§ Your instructions: Every line of the listing below should be written out exactly, minus its pictures.
START Data to use
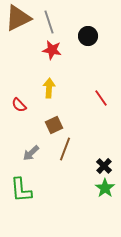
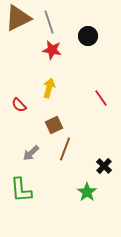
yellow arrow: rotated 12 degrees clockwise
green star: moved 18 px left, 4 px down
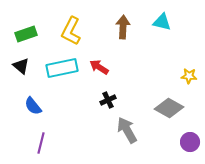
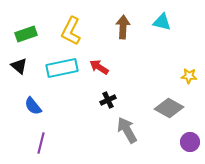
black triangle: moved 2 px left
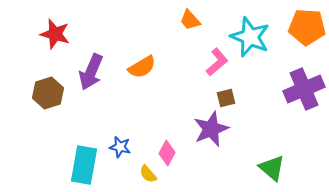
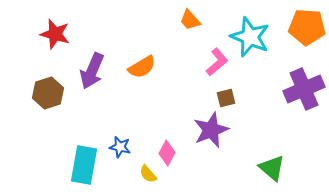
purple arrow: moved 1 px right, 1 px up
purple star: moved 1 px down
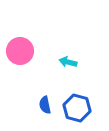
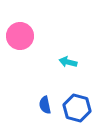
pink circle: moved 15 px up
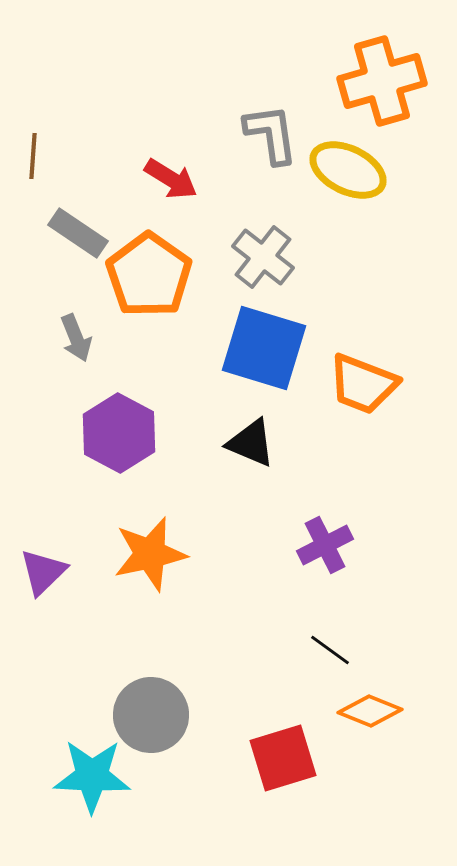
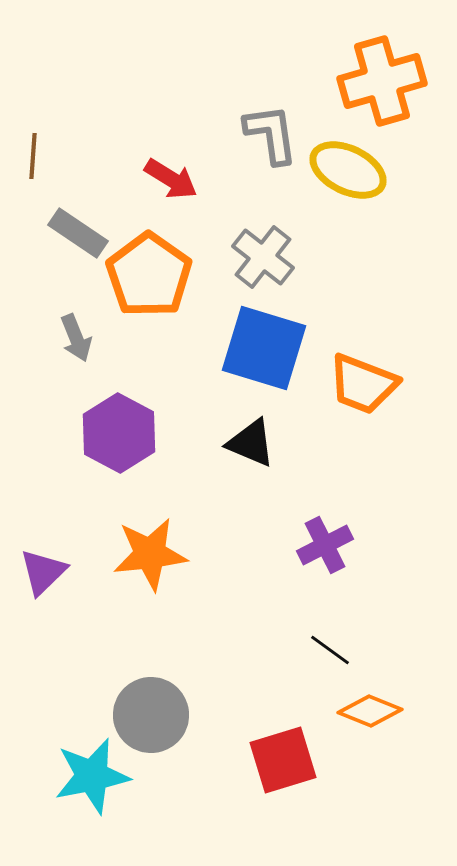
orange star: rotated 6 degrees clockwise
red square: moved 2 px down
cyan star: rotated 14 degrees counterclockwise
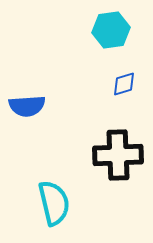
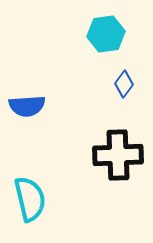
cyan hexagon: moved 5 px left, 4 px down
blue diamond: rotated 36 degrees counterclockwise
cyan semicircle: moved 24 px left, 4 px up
END Data to use
§ Exercise response:
yellow arrow: rotated 12 degrees clockwise
green star: moved 18 px left, 4 px down
black triangle: moved 2 px left
purple arrow: moved 1 px right, 1 px up
purple star: moved 1 px down
pink circle: moved 15 px up
orange star: rotated 6 degrees clockwise
red square: moved 2 px down
cyan star: rotated 14 degrees counterclockwise
cyan hexagon: moved 5 px left, 4 px down
blue diamond: rotated 36 degrees counterclockwise
cyan semicircle: moved 24 px left, 4 px up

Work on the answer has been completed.